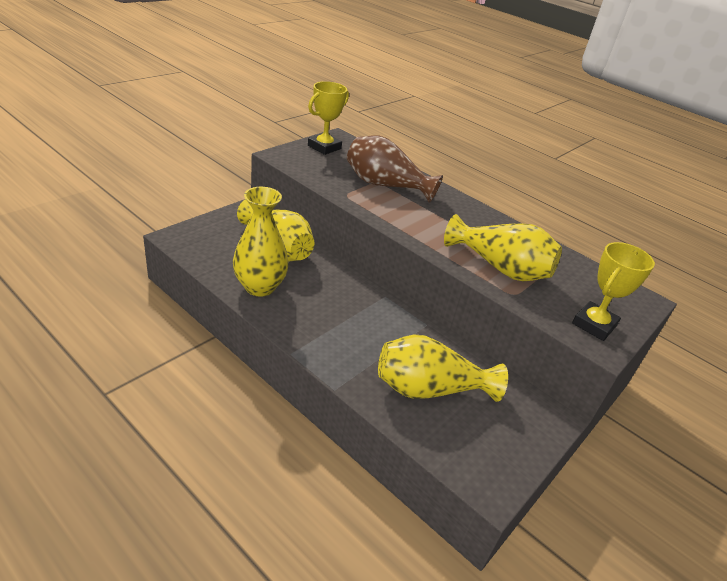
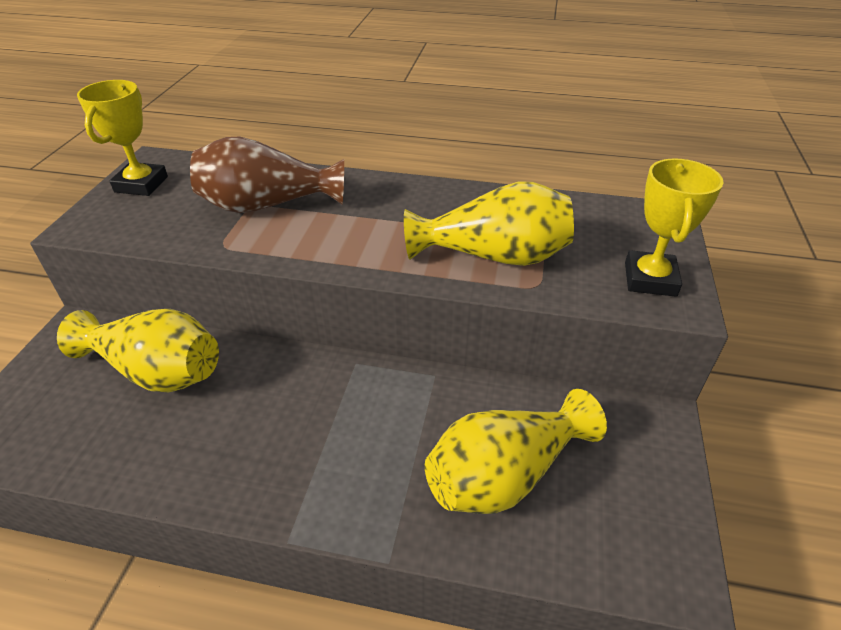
camera: 25 degrees left, 5 degrees up
(260, 287) = (169, 452): yellow vase -> none

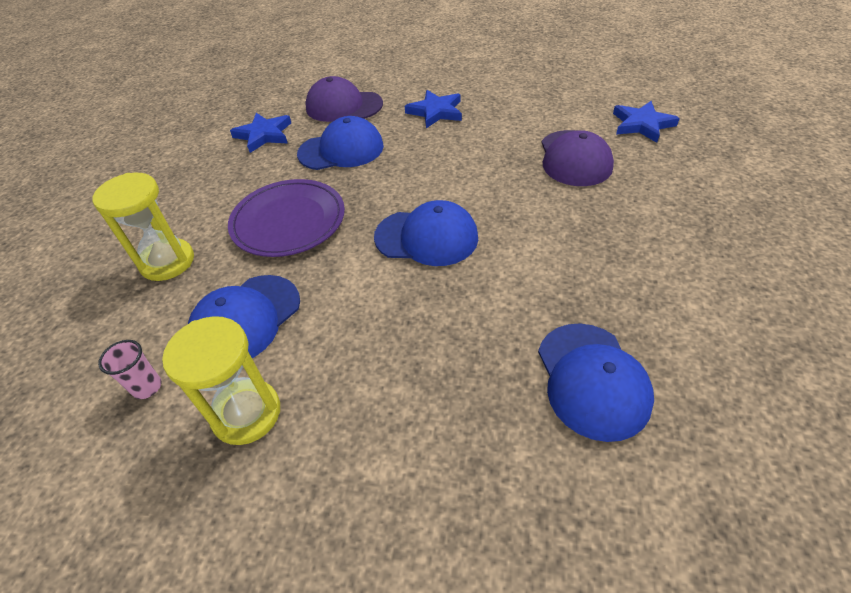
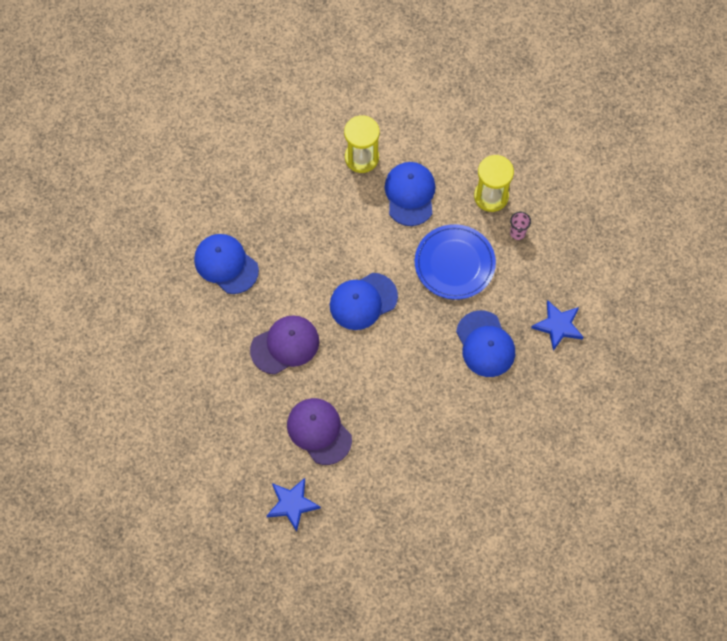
camera: 140 degrees right, 20 degrees up
(147, 387) = (417, 139): pink cup -> pink cup (517, 233)
(288, 221) = (454, 263): purple plate -> blue plate
(341, 150) = (485, 344): blue cap -> blue cap turned 60 degrees counterclockwise
(344, 106) = (534, 395): purple cap -> purple cap (285, 345)
(436, 112) = (455, 430): blue star -> none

* **Work to be completed**
Taking the material above, report how many of its lines contain the word "degrees". Add nothing else.

* **Exercise result**
3